* **Input data**

*** Begin section ***

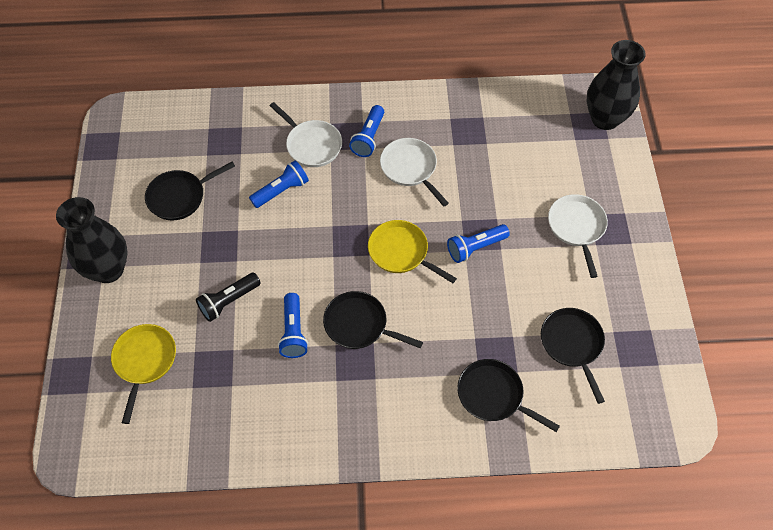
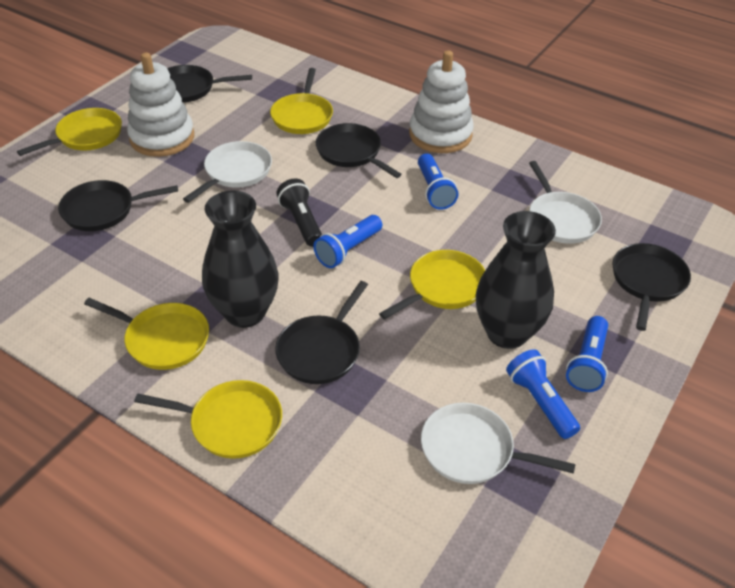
black pan: 4 -> 5
white stacking toy: 0 -> 2
yellow pan: 2 -> 5

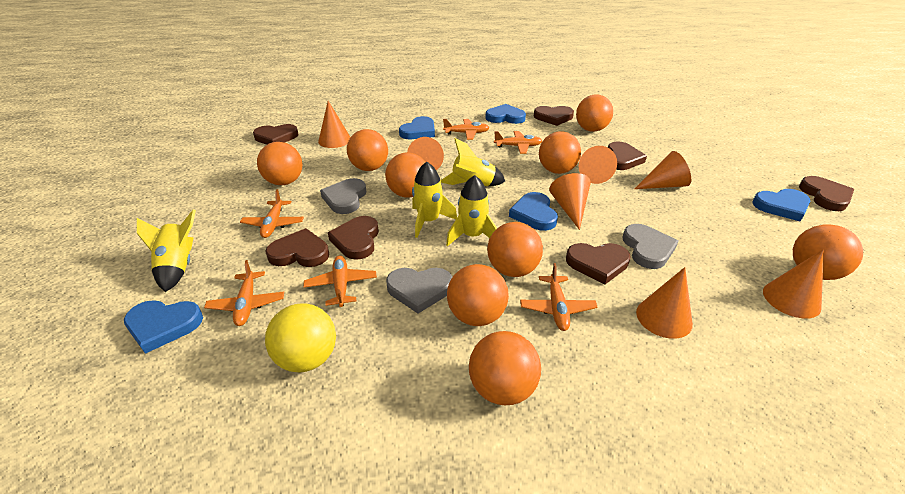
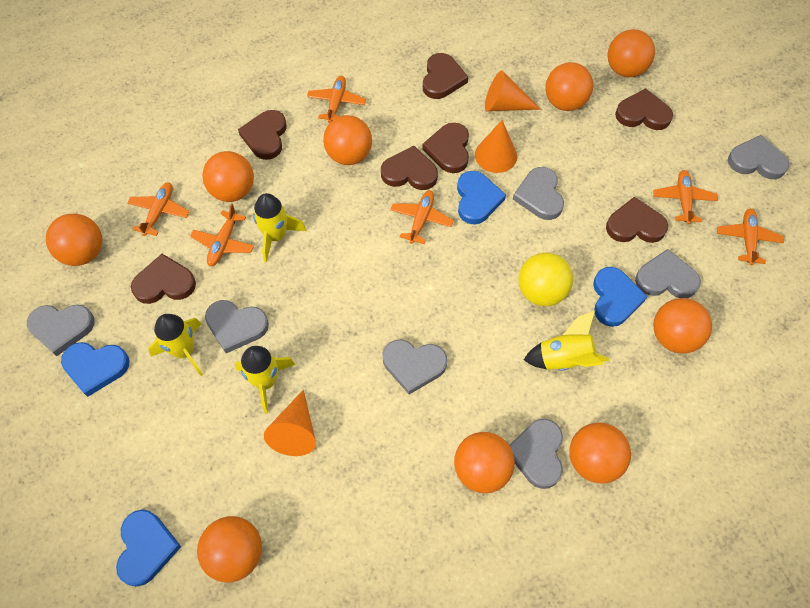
blue heart: 5 -> 4
grey heart: 3 -> 7
orange cone: 7 -> 3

*** End section ***

Where the data contains images, drop them and print the rest exactly.

black pan: 4 -> 5
white stacking toy: 0 -> 2
yellow pan: 2 -> 5

blue heart: 5 -> 4
grey heart: 3 -> 7
orange cone: 7 -> 3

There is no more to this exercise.